Start of INFORMATION SHOWN

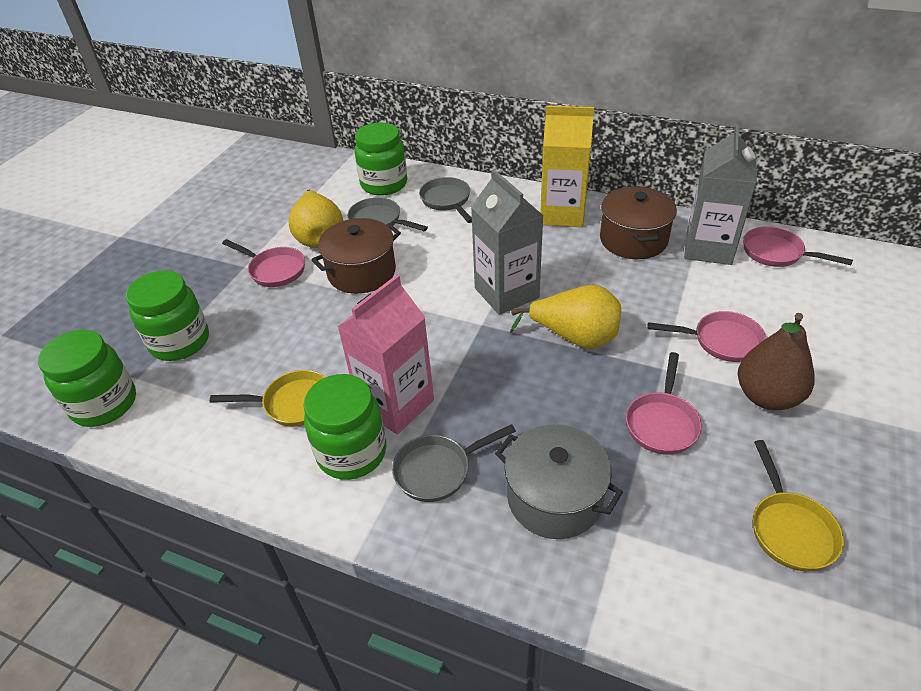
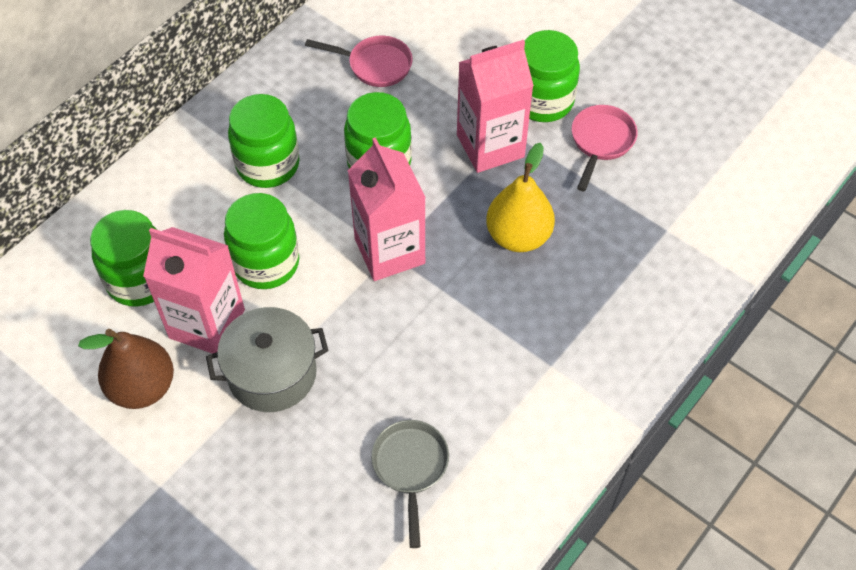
brown pot: 2 -> 0
green jar: 4 -> 5
grey carton: 2 -> 0
grey pan: 3 -> 1
pink carton: 1 -> 3
pink pan: 4 -> 2
yellow carton: 1 -> 0
yellow pan: 2 -> 0
yellow pear: 2 -> 1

End of INFORMATION SHOWN

◆ EXERCISE
Word for word, restate all of the data, but do not copy the pictures.

◆ TASK OUTPUT
brown pot: 2 -> 0
green jar: 4 -> 5
grey carton: 2 -> 0
grey pan: 3 -> 1
pink carton: 1 -> 3
pink pan: 4 -> 2
yellow carton: 1 -> 0
yellow pan: 2 -> 0
yellow pear: 2 -> 1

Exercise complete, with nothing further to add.